ACTIVITY:
Could you set down the listing below exactly, leaving out its pictures?

DATA:
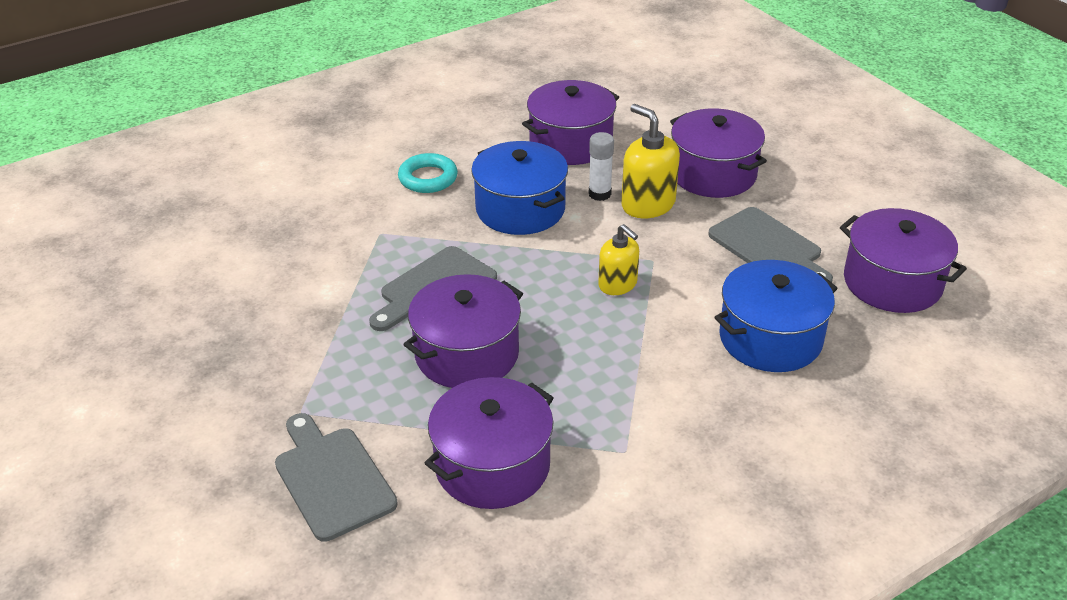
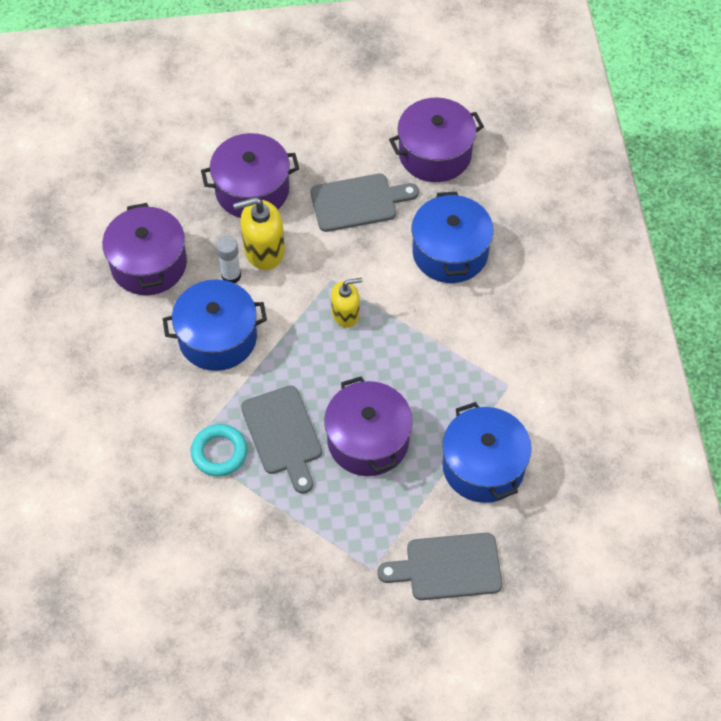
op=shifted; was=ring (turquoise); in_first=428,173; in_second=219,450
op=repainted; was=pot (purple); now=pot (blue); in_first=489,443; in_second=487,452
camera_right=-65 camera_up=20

TASK OUTPUT:
op=shifted; was=ring (turquoise); in_first=428,173; in_second=219,450
op=repainted; was=pot (purple); now=pot (blue); in_first=489,443; in_second=487,452
camera_right=-65 camera_up=20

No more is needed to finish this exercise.